DIRECTIONS FOR THIS TASK: All of the data below should be set down again verbatim, without any images.

#### SUPPLIED ENTRIES ####

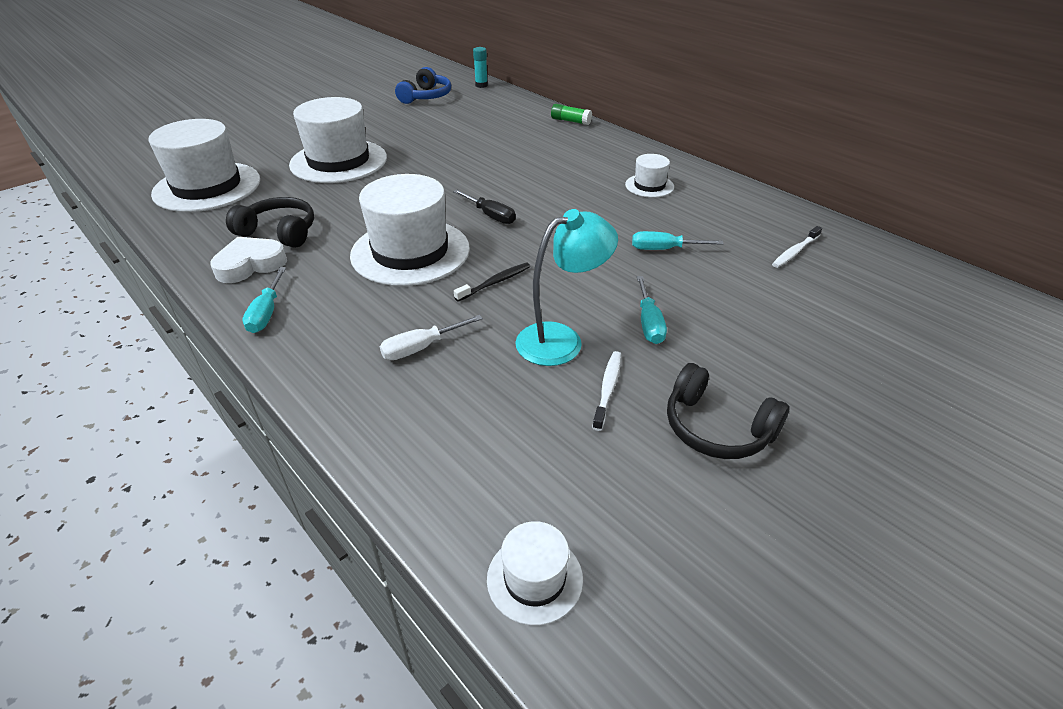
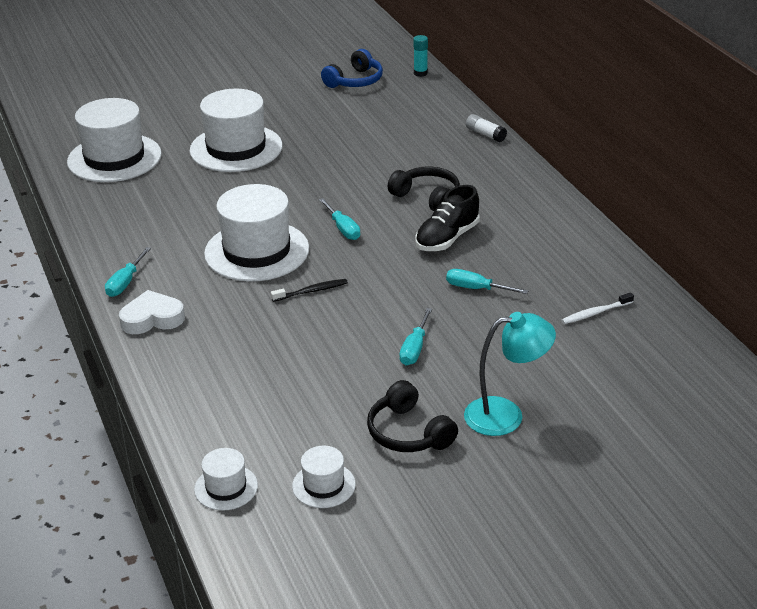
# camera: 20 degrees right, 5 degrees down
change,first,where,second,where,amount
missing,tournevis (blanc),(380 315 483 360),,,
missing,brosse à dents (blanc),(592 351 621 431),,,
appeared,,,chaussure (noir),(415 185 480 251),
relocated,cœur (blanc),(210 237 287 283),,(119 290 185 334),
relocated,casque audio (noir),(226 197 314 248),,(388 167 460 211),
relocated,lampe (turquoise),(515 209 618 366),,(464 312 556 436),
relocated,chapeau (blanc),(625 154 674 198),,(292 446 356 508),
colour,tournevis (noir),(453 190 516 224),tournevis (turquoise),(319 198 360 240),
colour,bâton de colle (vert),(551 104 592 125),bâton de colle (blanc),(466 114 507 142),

####

WRITTEN ANSWER:
# camera: 20 degrees right, 5 degrees down
change,first,where,second,where,amount
missing,tournevis (blanc),(380 315 483 360),,,
missing,brosse à dents (blanc),(592 351 621 431),,,
appeared,,,chaussure (noir),(415 185 480 251),
relocated,cœur (blanc),(210 237 287 283),,(119 290 185 334),
relocated,casque audio (noir),(226 197 314 248),,(388 167 460 211),
relocated,lampe (turquoise),(515 209 618 366),,(464 312 556 436),
relocated,chapeau (blanc),(625 154 674 198),,(292 446 356 508),
colour,tournevis (noir),(453 190 516 224),tournevis (turquoise),(319 198 360 240),
colour,bâton de colle (vert),(551 104 592 125),bâton de colle (blanc),(466 114 507 142),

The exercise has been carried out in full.